## Collected material
____

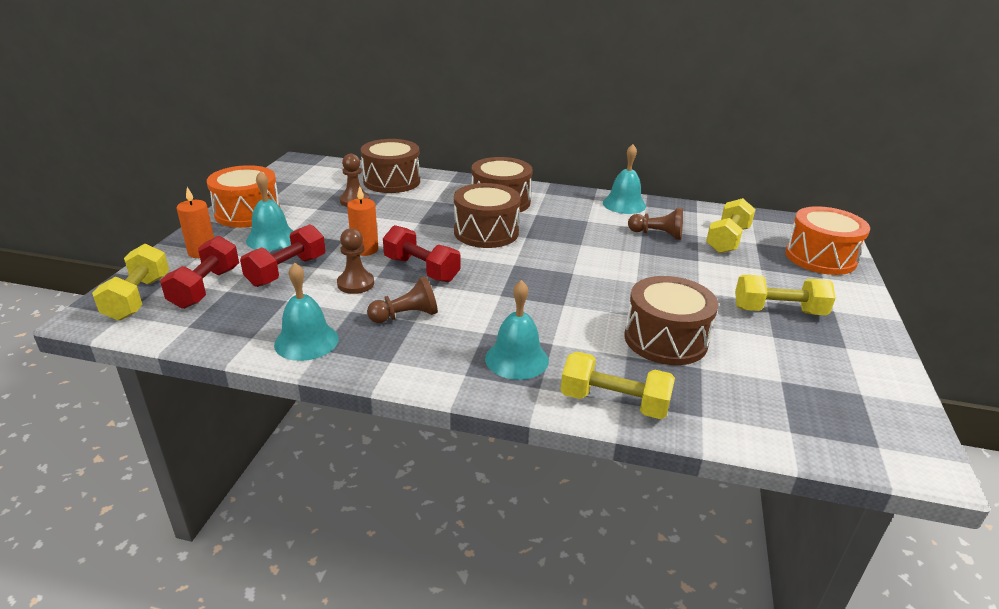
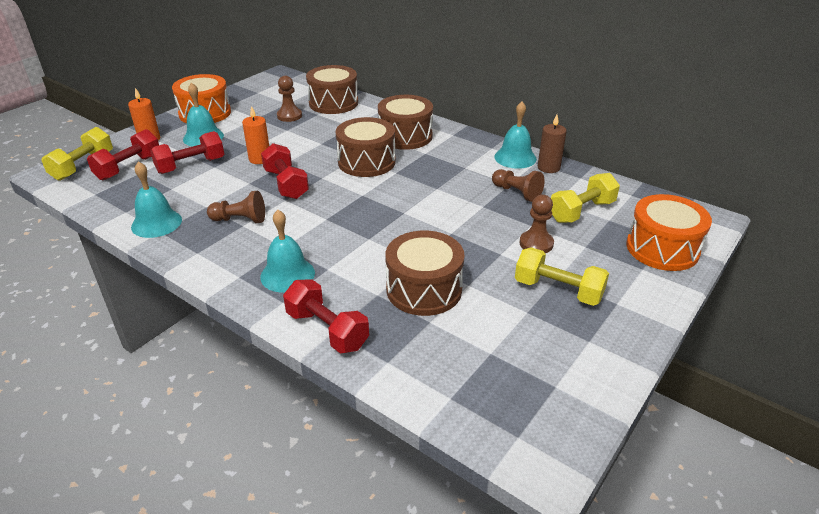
camera: 25 degrees right, 5 degrees up
(355, 284) = (228, 186): brown pawn -> brown pawn (536, 243)
(614, 403) = (327, 330): yellow dumbbell -> red dumbbell
(662, 208) = (548, 167): none -> brown candle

____

## What you need to do
Write out the material above again, word for word, minus its pictures.

## Response for this exercise
camera: 25 degrees right, 5 degrees up
(355, 284) = (228, 186): brown pawn -> brown pawn (536, 243)
(614, 403) = (327, 330): yellow dumbbell -> red dumbbell
(662, 208) = (548, 167): none -> brown candle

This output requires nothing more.